:: GIVEN RECORDS

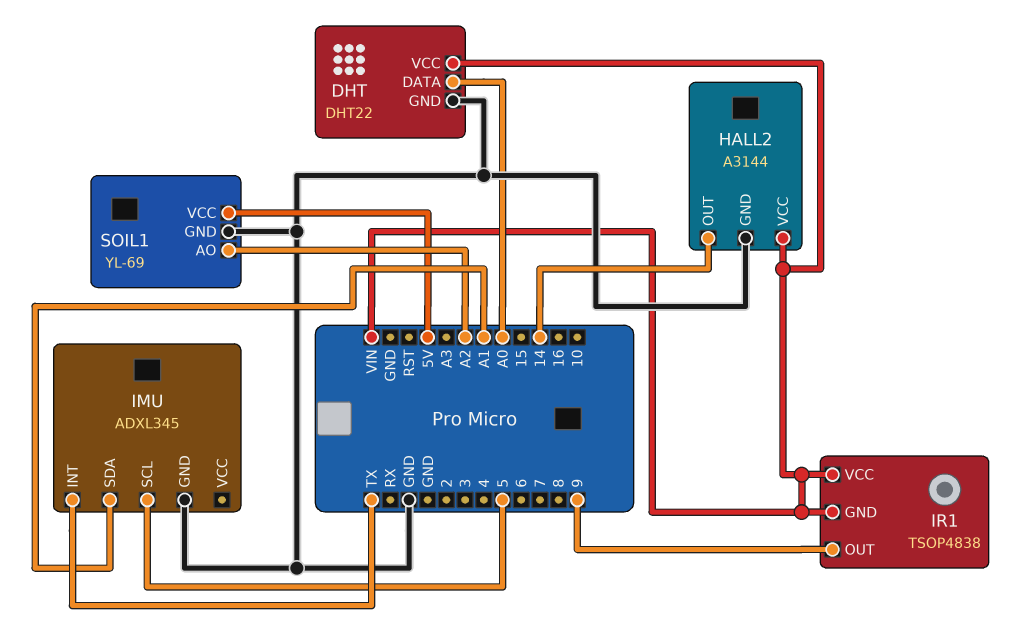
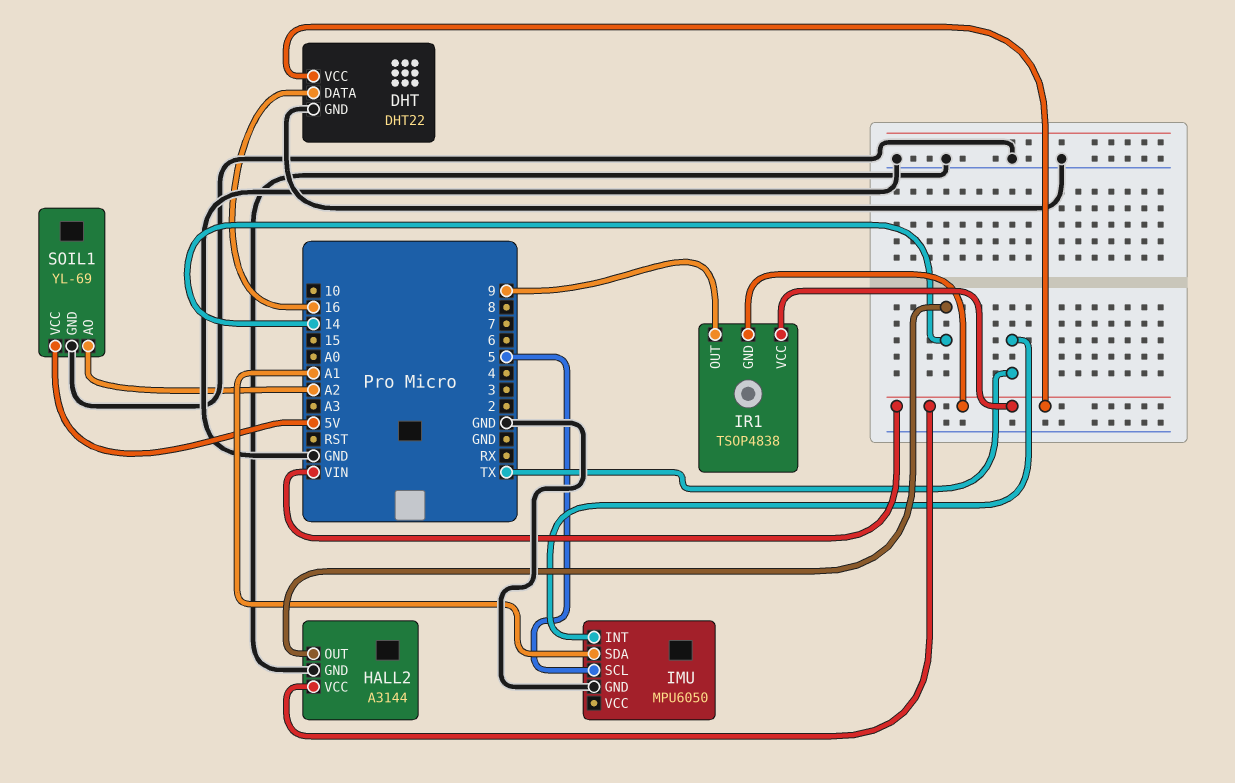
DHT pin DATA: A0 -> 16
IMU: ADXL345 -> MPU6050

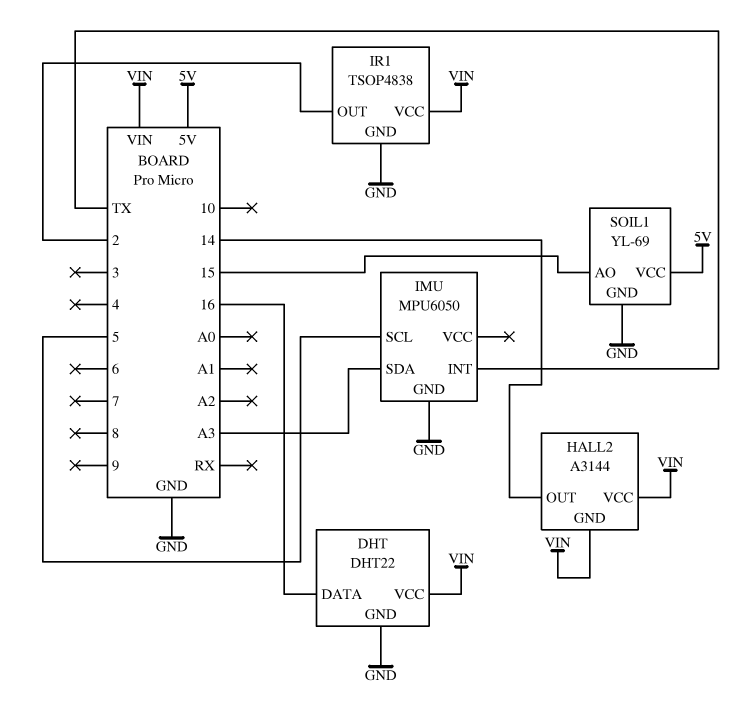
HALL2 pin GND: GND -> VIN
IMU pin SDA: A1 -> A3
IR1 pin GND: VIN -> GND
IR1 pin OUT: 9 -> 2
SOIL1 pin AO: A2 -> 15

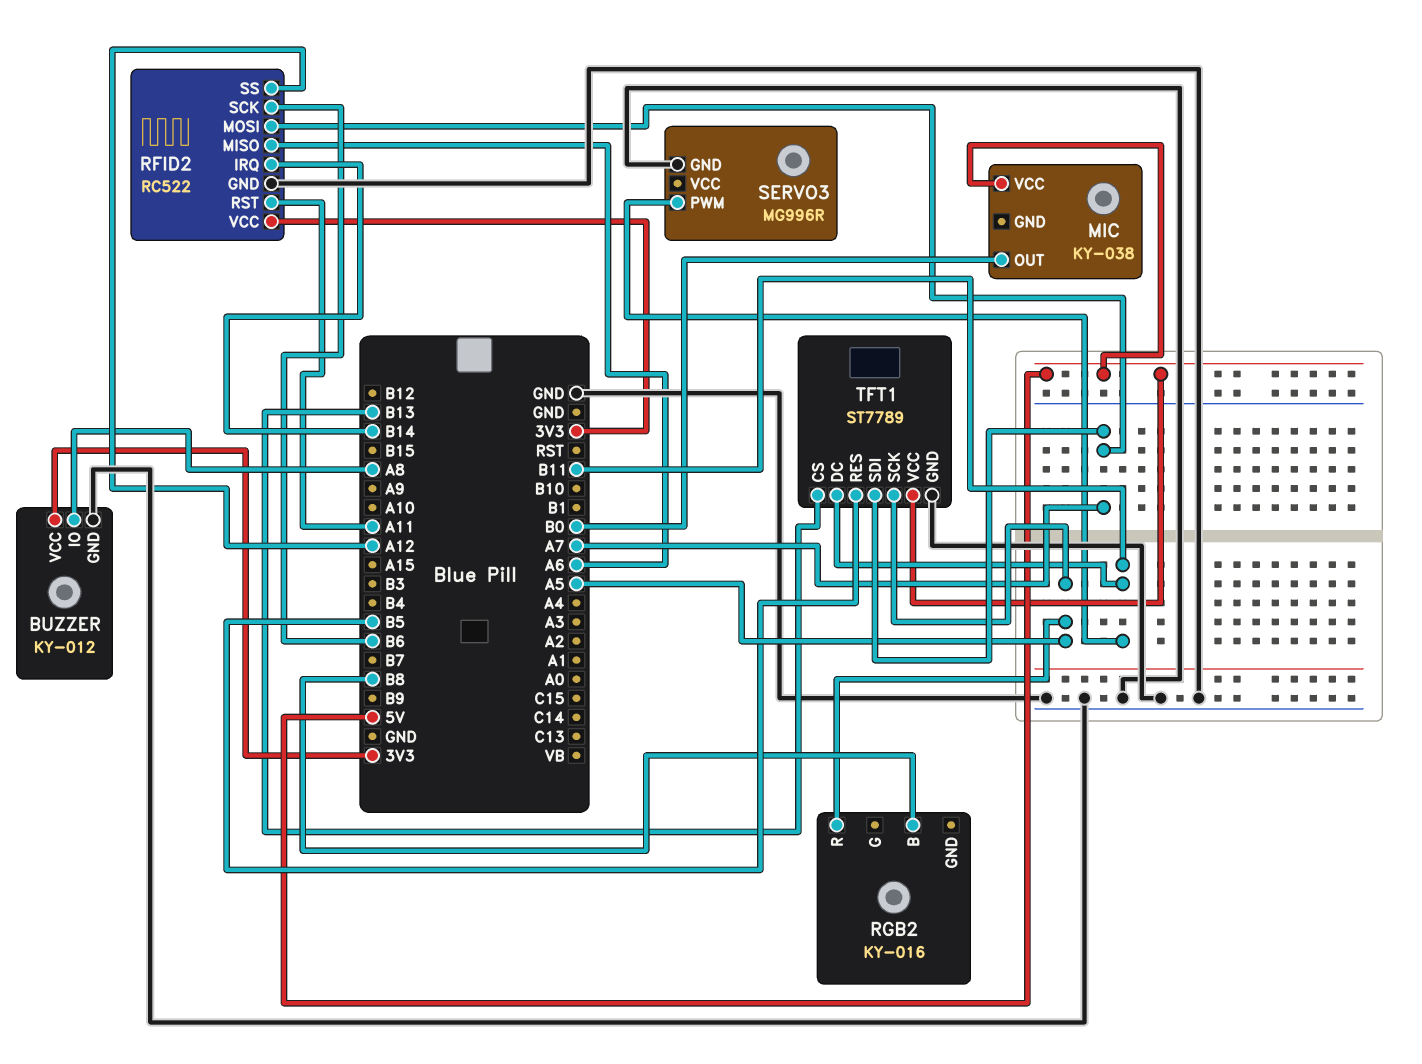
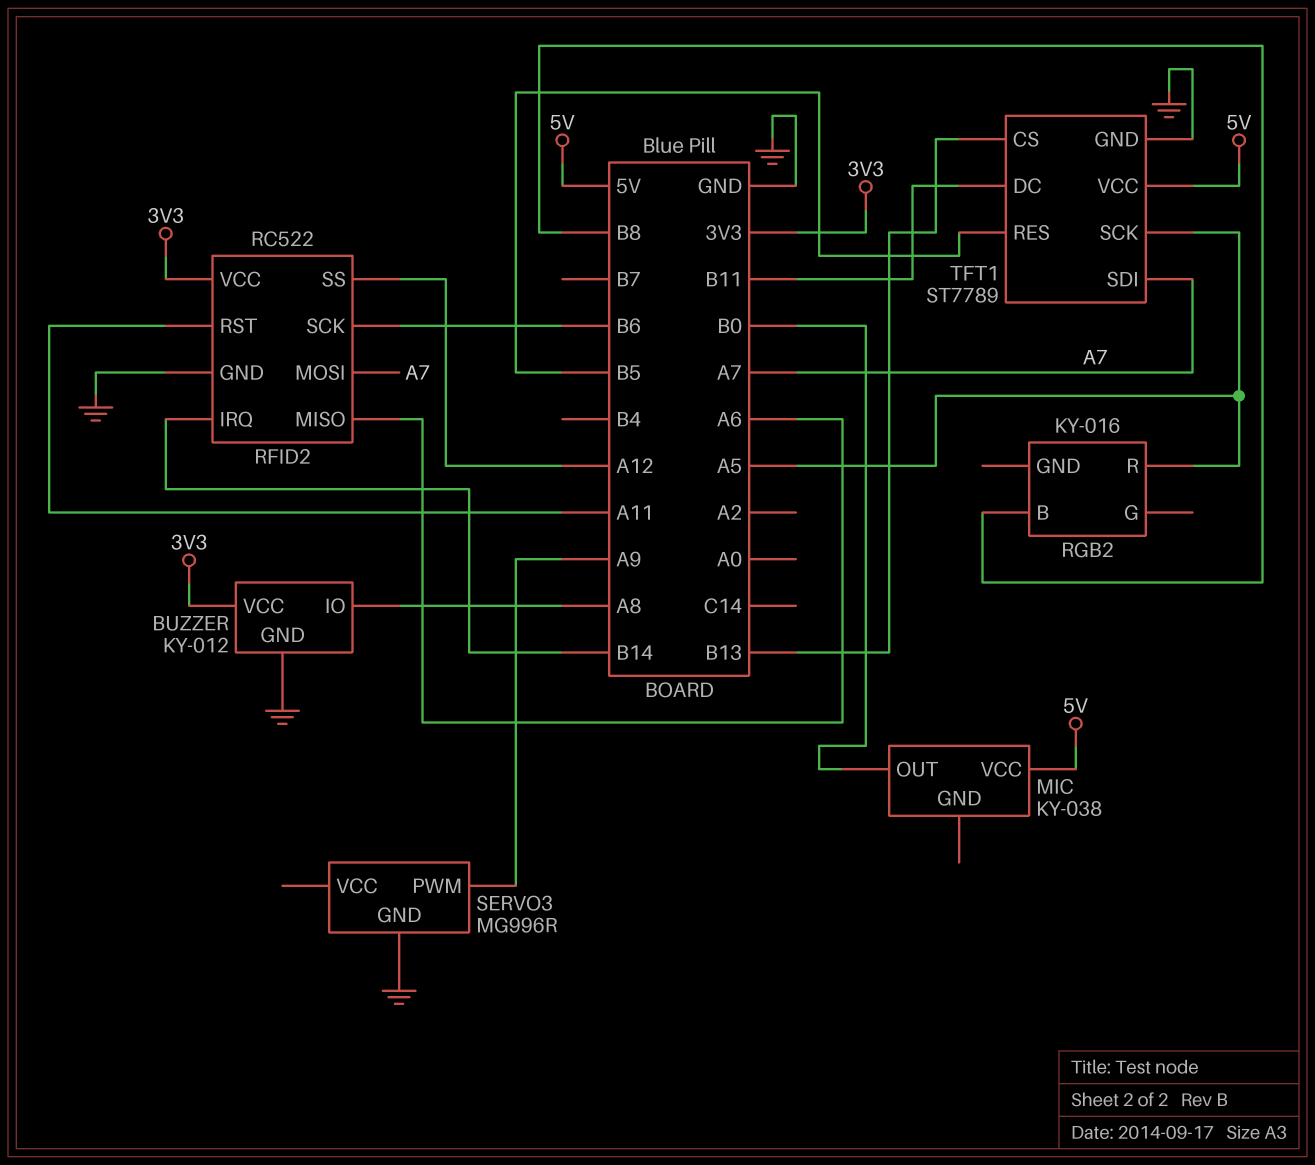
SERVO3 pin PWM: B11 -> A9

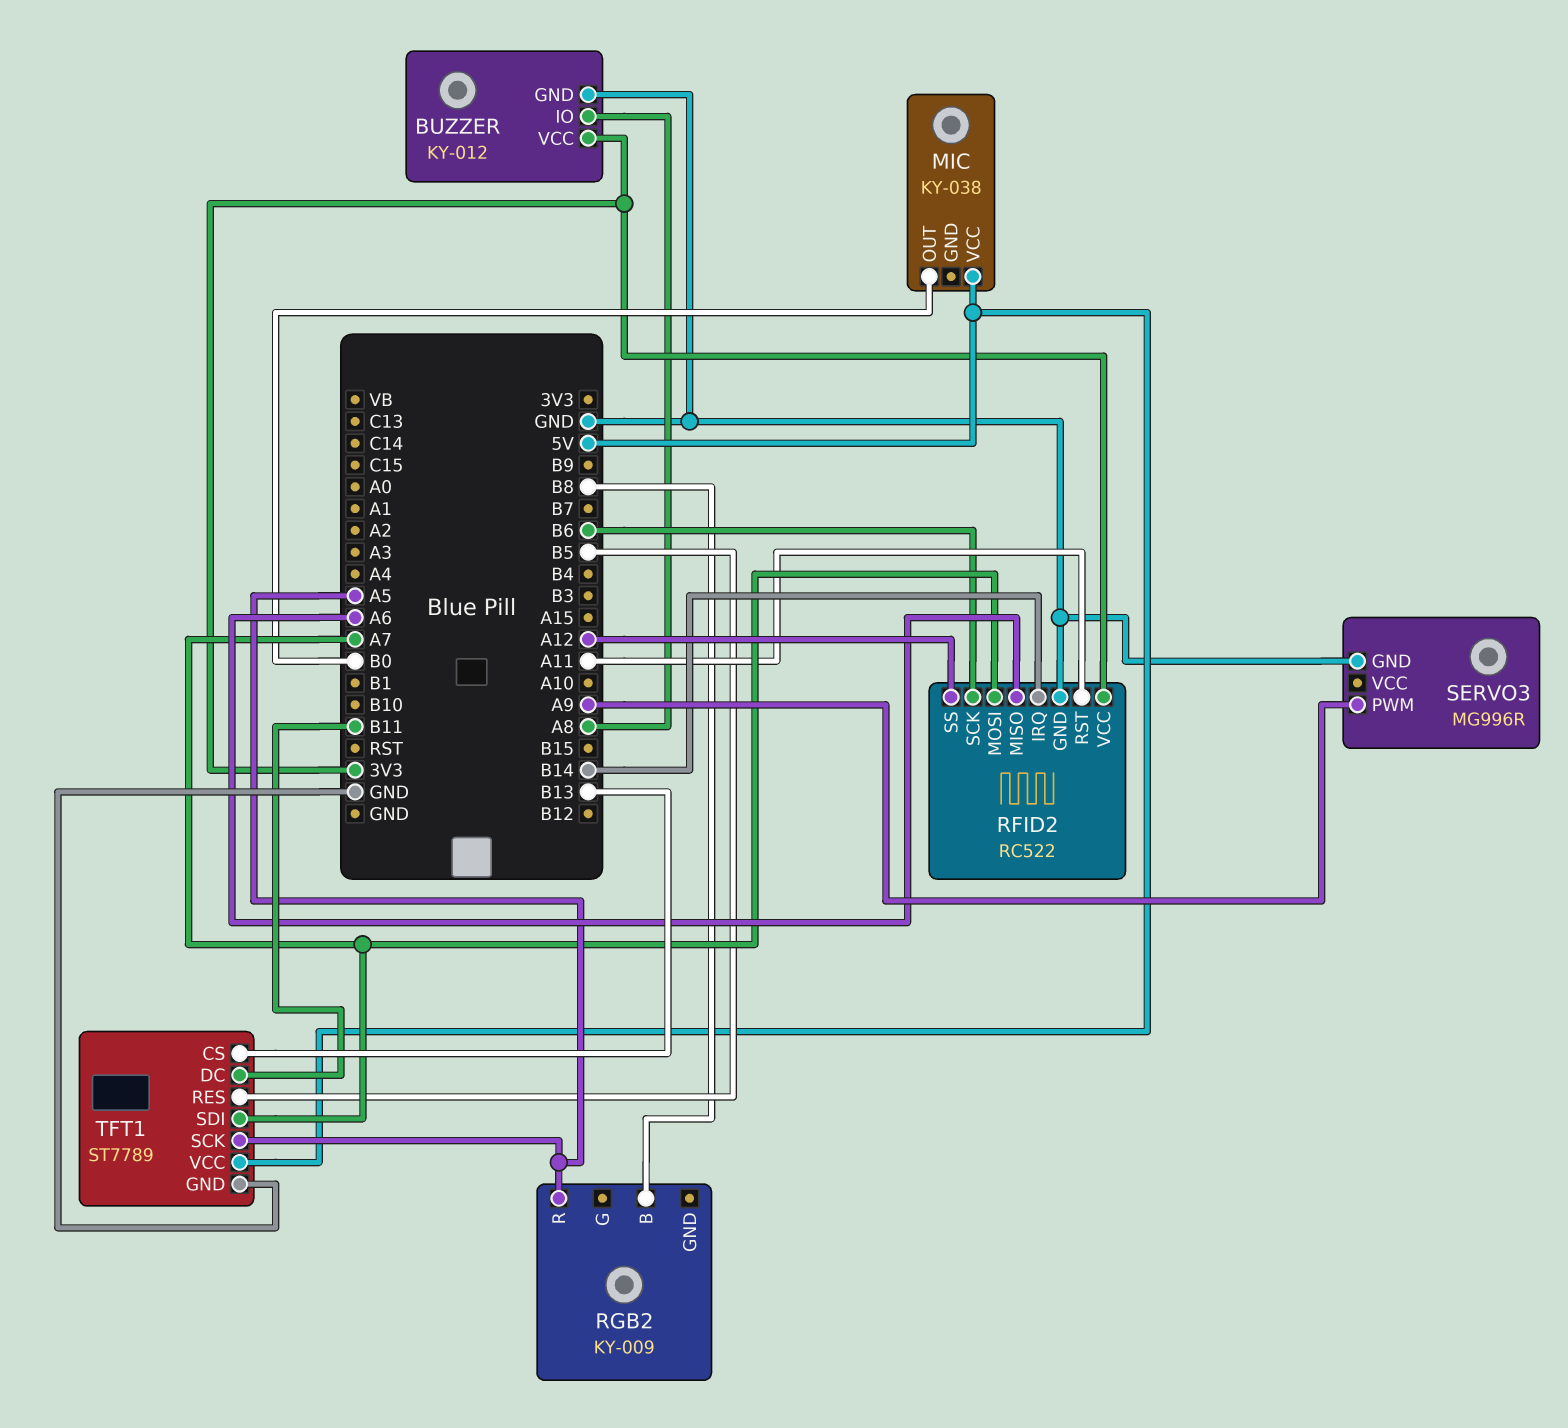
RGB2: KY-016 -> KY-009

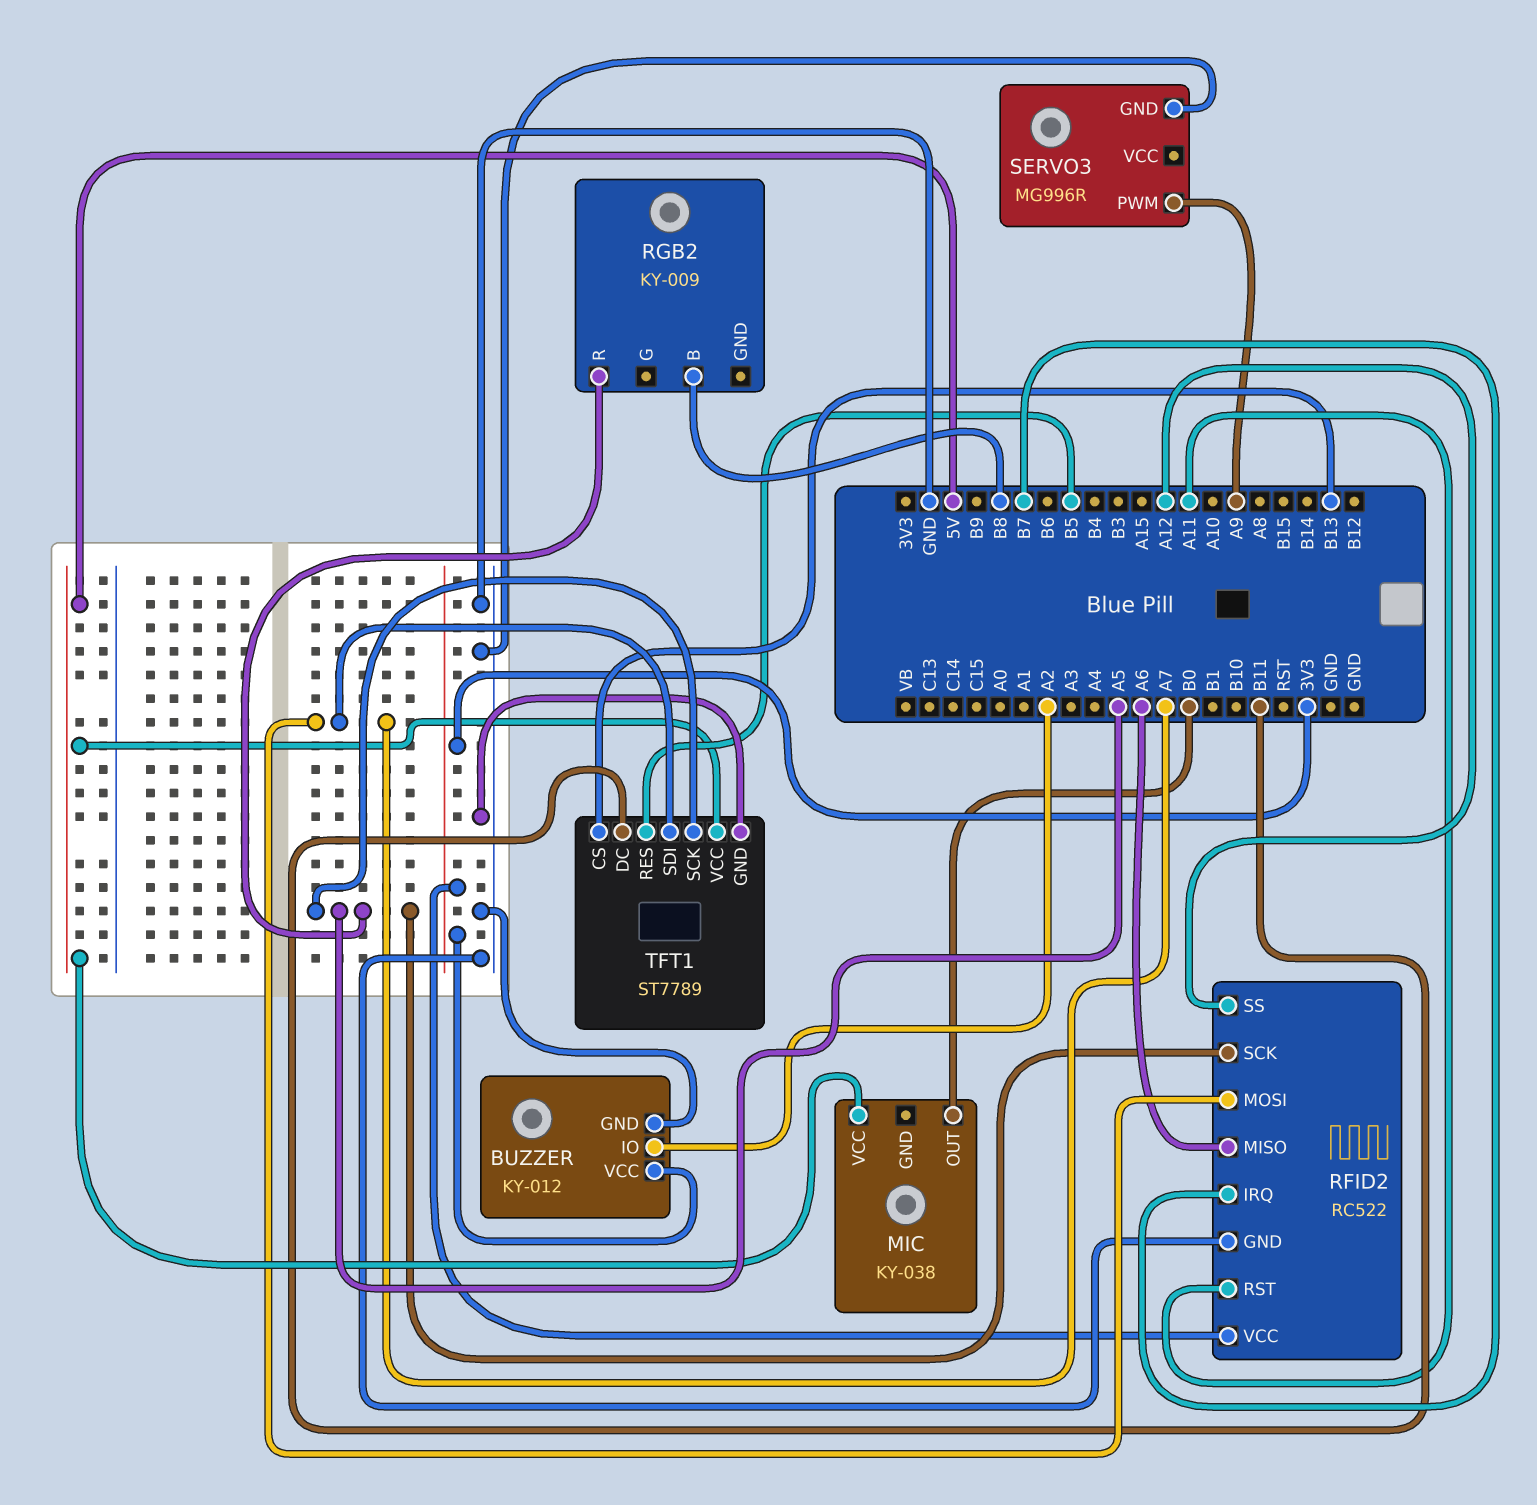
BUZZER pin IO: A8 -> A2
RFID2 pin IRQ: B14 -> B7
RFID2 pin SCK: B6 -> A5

::::

ASSIGNMENT:
Without the pictures, print the records in full, exactly as they appear.

RESPONSE AREA:
DHT pin DATA: A0 -> 16
IMU: ADXL345 -> MPU6050

HALL2 pin GND: GND -> VIN
IMU pin SDA: A1 -> A3
IR1 pin GND: VIN -> GND
IR1 pin OUT: 9 -> 2
SOIL1 pin AO: A2 -> 15

SERVO3 pin PWM: B11 -> A9

RGB2: KY-016 -> KY-009

BUZZER pin IO: A8 -> A2
RFID2 pin IRQ: B14 -> B7
RFID2 pin SCK: B6 -> A5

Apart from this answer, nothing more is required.